** begin Provided data **
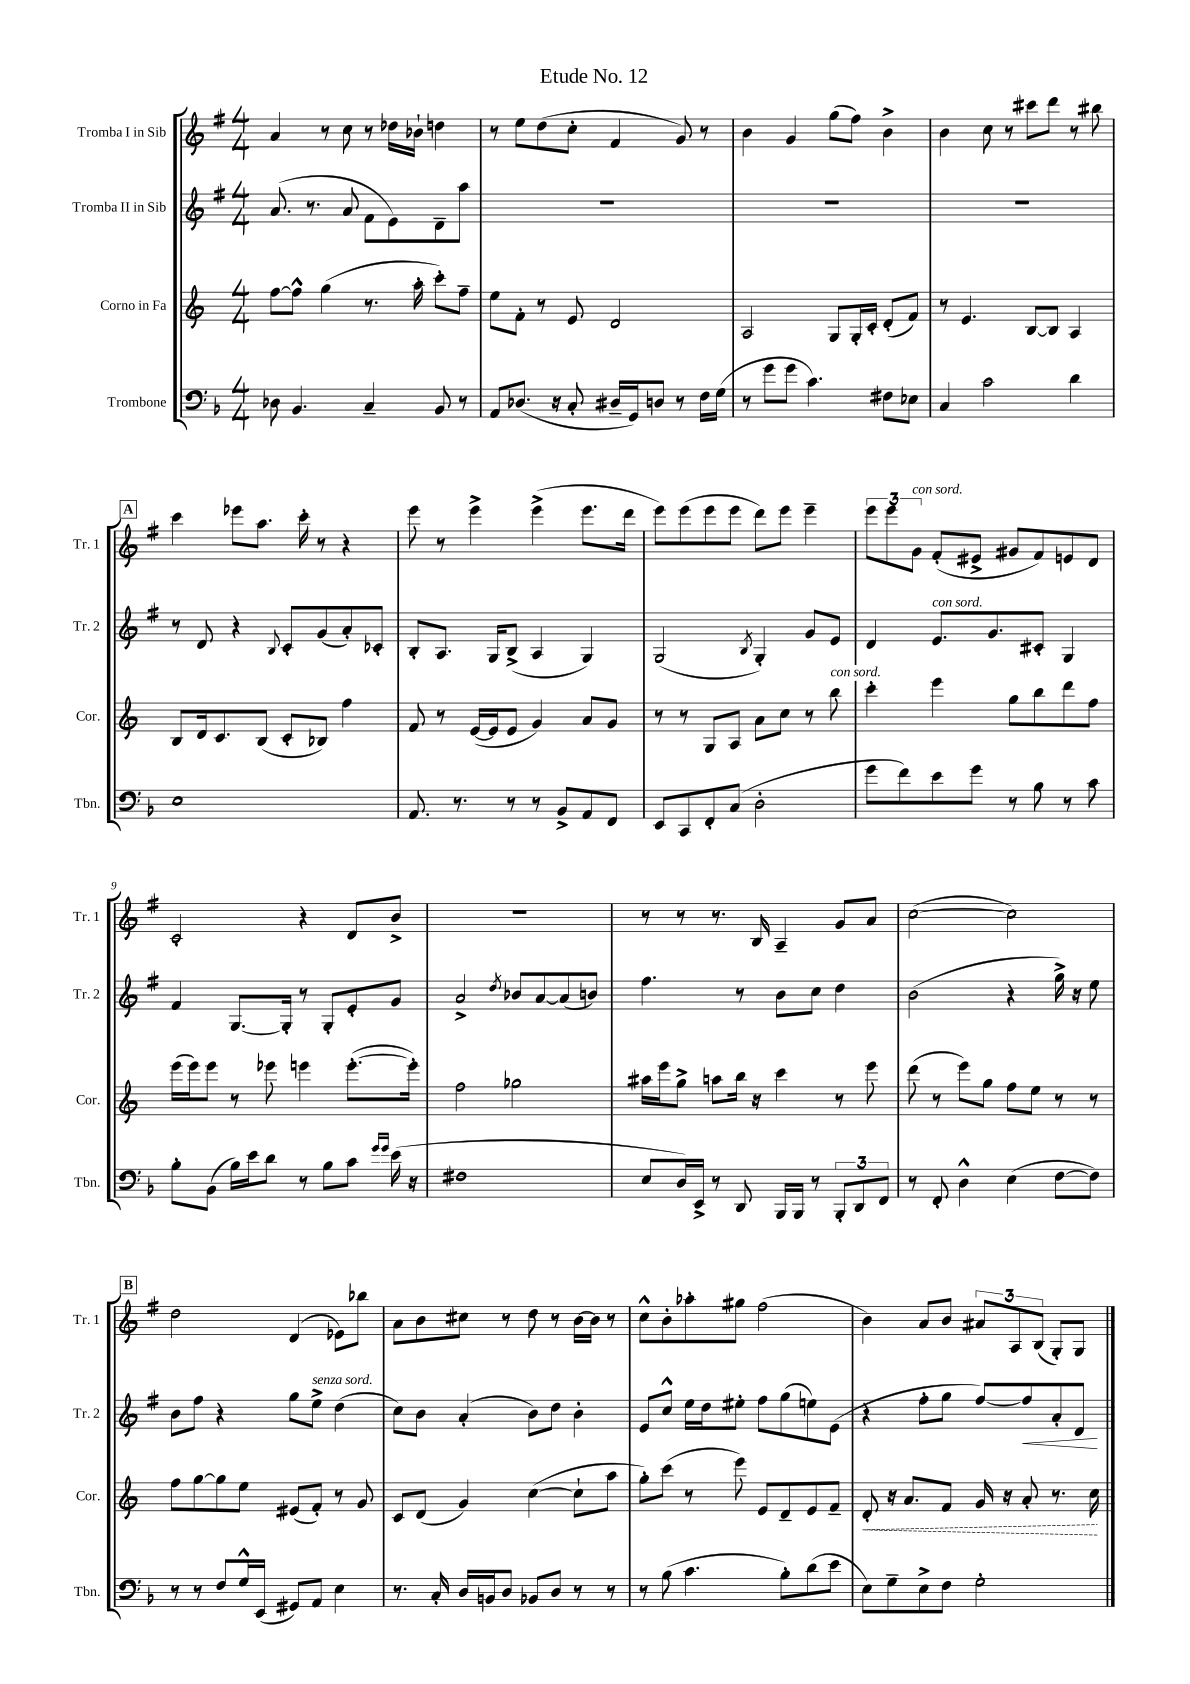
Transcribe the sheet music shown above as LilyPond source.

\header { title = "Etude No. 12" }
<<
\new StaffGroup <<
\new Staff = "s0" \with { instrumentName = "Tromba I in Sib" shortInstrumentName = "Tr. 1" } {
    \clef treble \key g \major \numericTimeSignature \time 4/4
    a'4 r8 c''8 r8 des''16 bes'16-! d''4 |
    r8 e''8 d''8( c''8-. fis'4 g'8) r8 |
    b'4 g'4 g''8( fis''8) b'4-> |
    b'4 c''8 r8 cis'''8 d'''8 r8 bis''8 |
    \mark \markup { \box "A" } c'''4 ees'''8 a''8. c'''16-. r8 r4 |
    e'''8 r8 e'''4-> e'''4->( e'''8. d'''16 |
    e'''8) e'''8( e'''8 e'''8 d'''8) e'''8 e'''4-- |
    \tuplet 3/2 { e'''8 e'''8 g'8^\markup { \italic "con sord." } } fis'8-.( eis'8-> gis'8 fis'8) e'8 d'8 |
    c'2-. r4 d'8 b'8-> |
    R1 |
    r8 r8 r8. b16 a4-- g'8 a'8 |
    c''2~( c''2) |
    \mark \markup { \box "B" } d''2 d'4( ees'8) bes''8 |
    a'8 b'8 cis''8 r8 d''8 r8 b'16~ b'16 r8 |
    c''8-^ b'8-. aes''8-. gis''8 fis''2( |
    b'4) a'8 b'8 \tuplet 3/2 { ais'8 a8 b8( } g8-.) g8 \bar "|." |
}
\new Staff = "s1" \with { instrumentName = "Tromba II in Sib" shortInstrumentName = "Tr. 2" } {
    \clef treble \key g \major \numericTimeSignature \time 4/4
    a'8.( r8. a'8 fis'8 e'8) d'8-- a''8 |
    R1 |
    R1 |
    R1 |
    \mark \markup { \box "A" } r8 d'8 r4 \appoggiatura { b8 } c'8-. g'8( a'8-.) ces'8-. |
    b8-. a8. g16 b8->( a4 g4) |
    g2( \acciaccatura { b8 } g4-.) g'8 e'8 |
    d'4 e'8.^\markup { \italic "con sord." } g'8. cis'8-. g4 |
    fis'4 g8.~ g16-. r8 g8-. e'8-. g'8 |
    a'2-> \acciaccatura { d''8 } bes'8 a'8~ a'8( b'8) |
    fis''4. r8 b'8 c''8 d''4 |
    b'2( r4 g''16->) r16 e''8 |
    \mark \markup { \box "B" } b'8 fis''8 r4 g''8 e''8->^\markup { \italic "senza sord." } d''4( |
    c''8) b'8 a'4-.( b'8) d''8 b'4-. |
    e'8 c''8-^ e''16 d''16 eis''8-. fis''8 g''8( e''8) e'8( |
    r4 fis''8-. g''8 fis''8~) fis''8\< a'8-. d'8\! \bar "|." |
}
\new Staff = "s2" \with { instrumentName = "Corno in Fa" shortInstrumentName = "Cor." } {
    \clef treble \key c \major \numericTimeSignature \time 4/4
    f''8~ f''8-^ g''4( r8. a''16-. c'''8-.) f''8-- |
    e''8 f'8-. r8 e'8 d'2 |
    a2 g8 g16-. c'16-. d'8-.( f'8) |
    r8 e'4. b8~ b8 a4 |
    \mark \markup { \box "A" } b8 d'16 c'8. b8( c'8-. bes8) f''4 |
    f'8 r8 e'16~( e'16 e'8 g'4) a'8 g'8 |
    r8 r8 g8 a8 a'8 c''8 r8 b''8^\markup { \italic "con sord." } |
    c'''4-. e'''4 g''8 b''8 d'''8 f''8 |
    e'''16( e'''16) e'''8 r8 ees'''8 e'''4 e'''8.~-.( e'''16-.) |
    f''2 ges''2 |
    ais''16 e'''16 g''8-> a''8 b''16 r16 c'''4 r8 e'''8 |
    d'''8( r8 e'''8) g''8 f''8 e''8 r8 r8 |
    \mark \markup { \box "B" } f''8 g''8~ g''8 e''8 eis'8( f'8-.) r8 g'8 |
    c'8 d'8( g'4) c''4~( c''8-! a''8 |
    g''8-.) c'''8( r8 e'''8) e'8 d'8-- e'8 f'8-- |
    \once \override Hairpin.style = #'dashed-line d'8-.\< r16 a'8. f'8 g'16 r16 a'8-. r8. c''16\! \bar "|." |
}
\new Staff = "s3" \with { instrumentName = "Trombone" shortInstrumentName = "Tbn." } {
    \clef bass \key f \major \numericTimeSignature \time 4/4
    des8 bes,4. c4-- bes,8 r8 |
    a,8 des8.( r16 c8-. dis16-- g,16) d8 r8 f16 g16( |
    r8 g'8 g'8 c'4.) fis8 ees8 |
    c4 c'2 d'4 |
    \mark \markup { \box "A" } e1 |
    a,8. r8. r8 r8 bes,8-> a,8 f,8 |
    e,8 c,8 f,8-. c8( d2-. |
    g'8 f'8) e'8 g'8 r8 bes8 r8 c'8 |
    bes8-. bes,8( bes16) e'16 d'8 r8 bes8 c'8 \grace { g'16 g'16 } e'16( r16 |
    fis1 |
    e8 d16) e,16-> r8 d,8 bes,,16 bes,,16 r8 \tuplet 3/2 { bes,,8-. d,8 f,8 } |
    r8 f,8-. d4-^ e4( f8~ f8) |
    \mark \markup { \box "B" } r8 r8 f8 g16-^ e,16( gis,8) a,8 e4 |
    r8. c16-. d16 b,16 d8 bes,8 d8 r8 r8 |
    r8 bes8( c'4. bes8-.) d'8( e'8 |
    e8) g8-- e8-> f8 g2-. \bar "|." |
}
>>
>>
** end Provided data **
** begin Provided data **
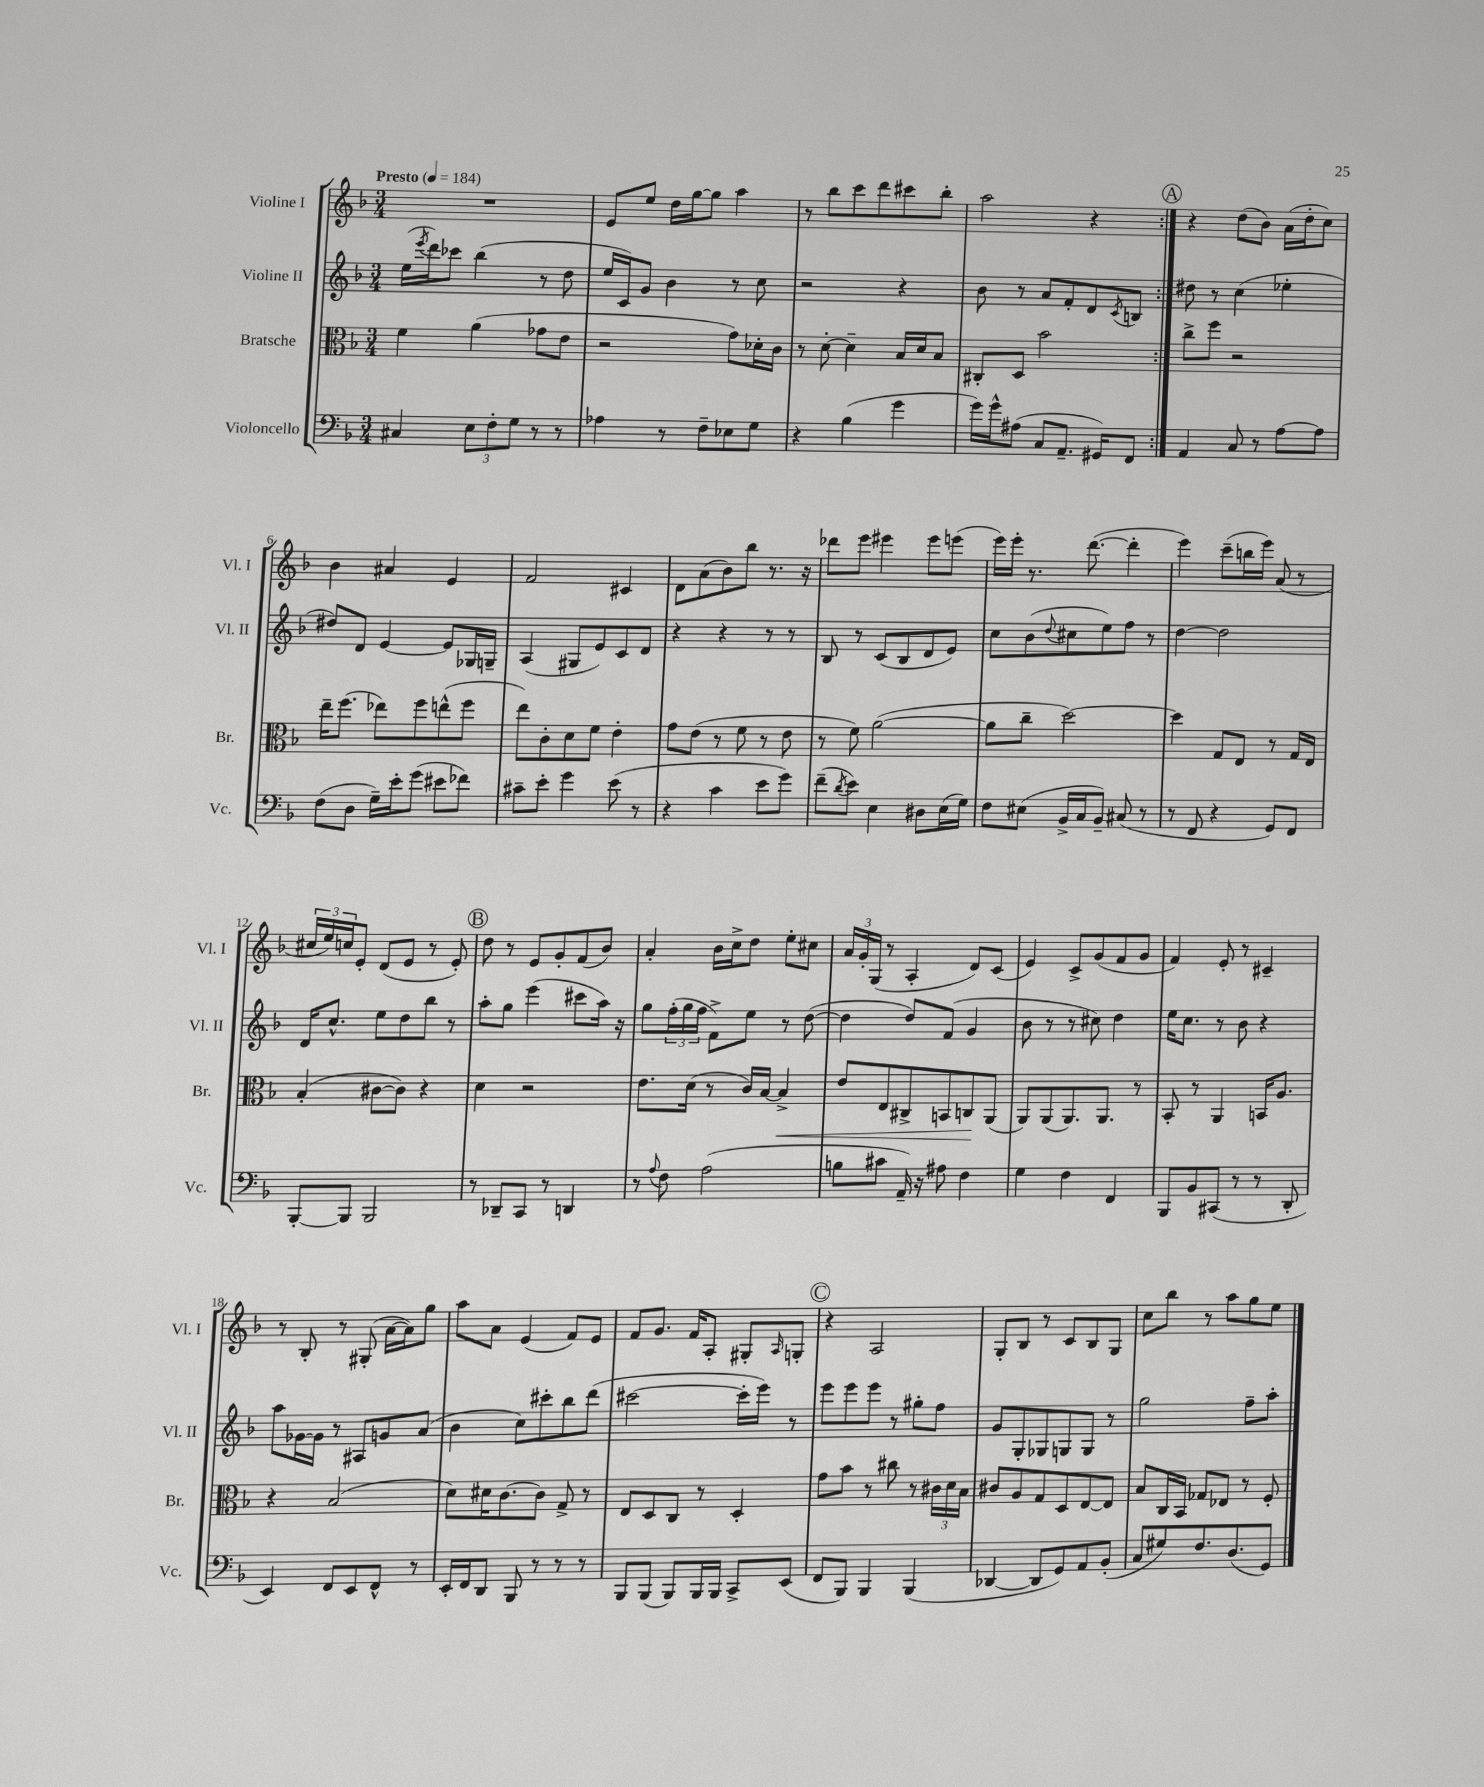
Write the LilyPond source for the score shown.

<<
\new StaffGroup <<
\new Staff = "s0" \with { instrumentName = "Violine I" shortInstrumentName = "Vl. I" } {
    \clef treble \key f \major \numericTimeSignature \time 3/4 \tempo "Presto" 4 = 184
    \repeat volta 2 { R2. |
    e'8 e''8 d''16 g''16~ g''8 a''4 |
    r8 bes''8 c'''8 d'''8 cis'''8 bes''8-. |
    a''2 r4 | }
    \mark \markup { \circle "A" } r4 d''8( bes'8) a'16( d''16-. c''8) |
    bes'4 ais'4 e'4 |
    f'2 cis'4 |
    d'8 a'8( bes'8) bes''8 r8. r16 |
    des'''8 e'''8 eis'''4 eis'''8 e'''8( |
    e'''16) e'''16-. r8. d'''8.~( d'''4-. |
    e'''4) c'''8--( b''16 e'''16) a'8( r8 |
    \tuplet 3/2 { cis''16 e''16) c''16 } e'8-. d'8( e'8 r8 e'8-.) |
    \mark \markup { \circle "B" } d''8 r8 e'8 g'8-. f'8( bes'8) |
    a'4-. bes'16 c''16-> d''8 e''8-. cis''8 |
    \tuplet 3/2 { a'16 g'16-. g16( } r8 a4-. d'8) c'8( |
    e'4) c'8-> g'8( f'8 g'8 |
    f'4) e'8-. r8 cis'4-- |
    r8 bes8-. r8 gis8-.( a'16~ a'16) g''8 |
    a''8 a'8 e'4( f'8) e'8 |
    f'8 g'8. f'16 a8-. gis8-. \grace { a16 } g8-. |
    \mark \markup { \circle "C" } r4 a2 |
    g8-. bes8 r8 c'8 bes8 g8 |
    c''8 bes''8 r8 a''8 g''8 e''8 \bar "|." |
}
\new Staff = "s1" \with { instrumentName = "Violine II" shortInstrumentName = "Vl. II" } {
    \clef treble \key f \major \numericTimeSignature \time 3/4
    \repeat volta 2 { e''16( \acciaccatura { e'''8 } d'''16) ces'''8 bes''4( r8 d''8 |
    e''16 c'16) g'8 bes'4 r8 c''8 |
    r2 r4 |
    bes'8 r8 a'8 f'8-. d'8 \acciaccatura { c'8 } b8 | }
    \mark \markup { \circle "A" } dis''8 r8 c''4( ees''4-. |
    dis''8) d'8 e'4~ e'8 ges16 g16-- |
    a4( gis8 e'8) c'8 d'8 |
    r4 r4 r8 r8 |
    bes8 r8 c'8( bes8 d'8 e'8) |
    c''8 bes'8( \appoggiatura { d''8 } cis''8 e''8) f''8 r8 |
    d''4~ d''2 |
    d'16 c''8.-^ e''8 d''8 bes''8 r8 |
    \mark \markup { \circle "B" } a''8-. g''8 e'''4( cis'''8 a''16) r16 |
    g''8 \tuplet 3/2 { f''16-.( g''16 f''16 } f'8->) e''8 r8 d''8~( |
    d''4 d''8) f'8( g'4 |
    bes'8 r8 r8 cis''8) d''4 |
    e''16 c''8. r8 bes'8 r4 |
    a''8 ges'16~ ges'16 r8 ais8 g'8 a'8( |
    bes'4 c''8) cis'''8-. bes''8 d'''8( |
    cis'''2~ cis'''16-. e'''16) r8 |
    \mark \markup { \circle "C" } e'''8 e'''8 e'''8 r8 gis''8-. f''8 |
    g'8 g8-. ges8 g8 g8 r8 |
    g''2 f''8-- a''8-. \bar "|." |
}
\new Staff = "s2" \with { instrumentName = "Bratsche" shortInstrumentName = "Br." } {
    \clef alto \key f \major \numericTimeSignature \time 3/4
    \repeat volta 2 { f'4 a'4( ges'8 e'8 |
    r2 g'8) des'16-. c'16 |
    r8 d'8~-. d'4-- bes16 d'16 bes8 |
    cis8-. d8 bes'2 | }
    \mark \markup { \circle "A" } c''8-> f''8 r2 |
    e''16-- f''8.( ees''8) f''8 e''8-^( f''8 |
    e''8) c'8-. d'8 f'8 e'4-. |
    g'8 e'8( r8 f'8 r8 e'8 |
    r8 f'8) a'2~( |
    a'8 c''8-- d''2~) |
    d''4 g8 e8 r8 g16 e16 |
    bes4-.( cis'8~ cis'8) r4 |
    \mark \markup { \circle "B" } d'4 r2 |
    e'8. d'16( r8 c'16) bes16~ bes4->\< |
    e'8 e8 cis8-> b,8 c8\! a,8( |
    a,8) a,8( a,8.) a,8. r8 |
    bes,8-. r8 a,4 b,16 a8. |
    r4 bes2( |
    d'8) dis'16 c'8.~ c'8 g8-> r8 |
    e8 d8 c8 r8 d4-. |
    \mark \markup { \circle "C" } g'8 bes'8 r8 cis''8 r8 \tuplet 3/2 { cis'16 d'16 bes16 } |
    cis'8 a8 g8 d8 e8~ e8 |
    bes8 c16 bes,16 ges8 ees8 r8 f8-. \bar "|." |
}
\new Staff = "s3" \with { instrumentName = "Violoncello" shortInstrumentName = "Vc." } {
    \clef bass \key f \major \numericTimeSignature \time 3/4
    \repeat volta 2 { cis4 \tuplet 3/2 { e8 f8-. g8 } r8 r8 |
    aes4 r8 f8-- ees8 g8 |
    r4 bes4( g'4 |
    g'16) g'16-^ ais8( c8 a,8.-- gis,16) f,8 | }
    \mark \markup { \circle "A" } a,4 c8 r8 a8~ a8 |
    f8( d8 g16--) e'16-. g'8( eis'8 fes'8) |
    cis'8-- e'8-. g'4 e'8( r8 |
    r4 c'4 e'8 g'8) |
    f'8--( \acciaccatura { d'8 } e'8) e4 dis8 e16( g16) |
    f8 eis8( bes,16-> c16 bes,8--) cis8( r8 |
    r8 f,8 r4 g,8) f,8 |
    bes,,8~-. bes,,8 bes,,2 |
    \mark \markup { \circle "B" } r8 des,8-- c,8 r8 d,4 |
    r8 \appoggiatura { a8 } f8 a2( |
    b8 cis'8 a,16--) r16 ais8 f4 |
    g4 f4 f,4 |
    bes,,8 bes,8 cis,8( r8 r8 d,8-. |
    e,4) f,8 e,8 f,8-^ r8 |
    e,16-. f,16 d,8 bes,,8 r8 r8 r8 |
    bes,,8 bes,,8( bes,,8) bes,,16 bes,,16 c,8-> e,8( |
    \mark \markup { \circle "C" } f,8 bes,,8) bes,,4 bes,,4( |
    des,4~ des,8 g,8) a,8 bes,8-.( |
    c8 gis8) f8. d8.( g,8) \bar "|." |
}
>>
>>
** end Provided data **
● **Goal**:
From the entries above, select every line that contains the string "clef" and copy each one.

● **Task result**:
    \clef treble \key g \major \numericTimeSignature \time 4/4
    \clef treble \key g \major \numericTimeSignature \time 4/4
    \clef treble \key c \major \numericTimeSignature \time 4/4
    \clef bass \key f \major \numericTimeSignature \time 4/4
    \clef treble \key f \major \numericTimeSignature \time 3/4 \tempo "Presto" 4 = 184
    \clef treble \key f \major \numericTimeSignature \time 3/4
    \clef alto \key f \major \numericTimeSignature \time 3/4
    \clef bass \key f \major \numericTimeSignature \time 3/4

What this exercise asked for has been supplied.